▶ Your assignment: Return the data word for word. Pictures are to be omitted.

------ Recorded data

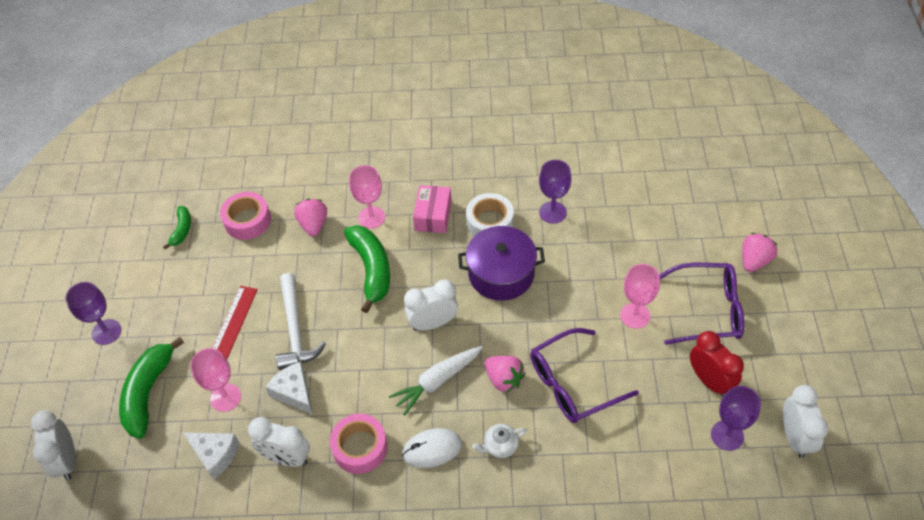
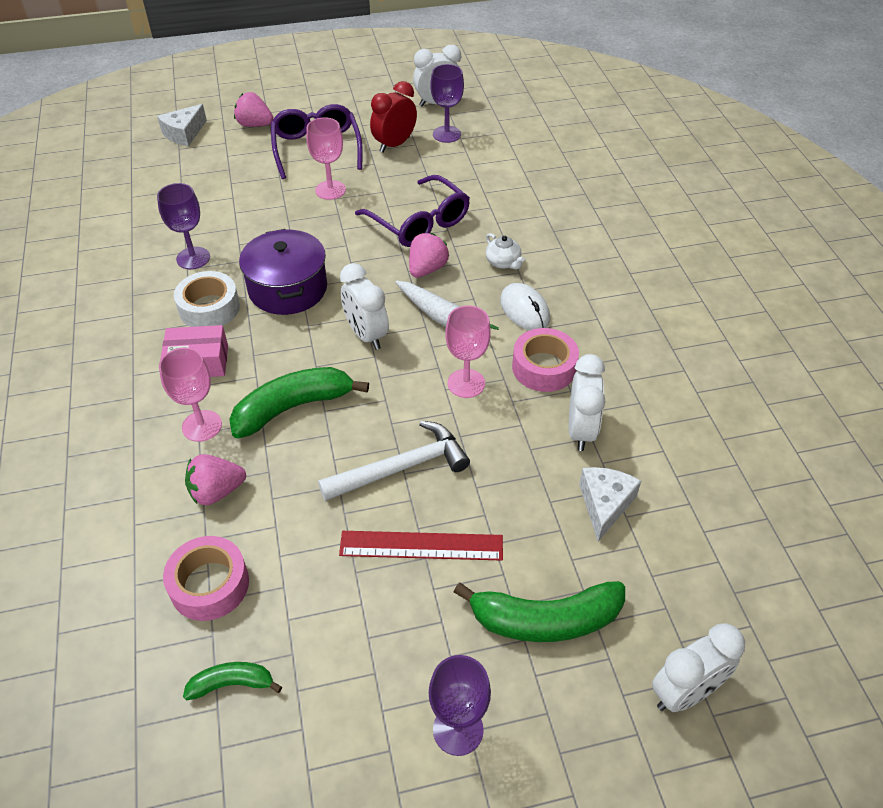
camera: 105 degrees left, 5 degrees down
(225, 397) = (523, 518): pink goblet -> pink goblet (466, 383)
(294, 392) = (493, 445): white cheese -> white cheese (184, 133)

------------

▶ Response for this exercise:
camera: 105 degrees left, 5 degrees down
(225, 397) = (523, 518): pink goblet -> pink goblet (466, 383)
(294, 392) = (493, 445): white cheese -> white cheese (184, 133)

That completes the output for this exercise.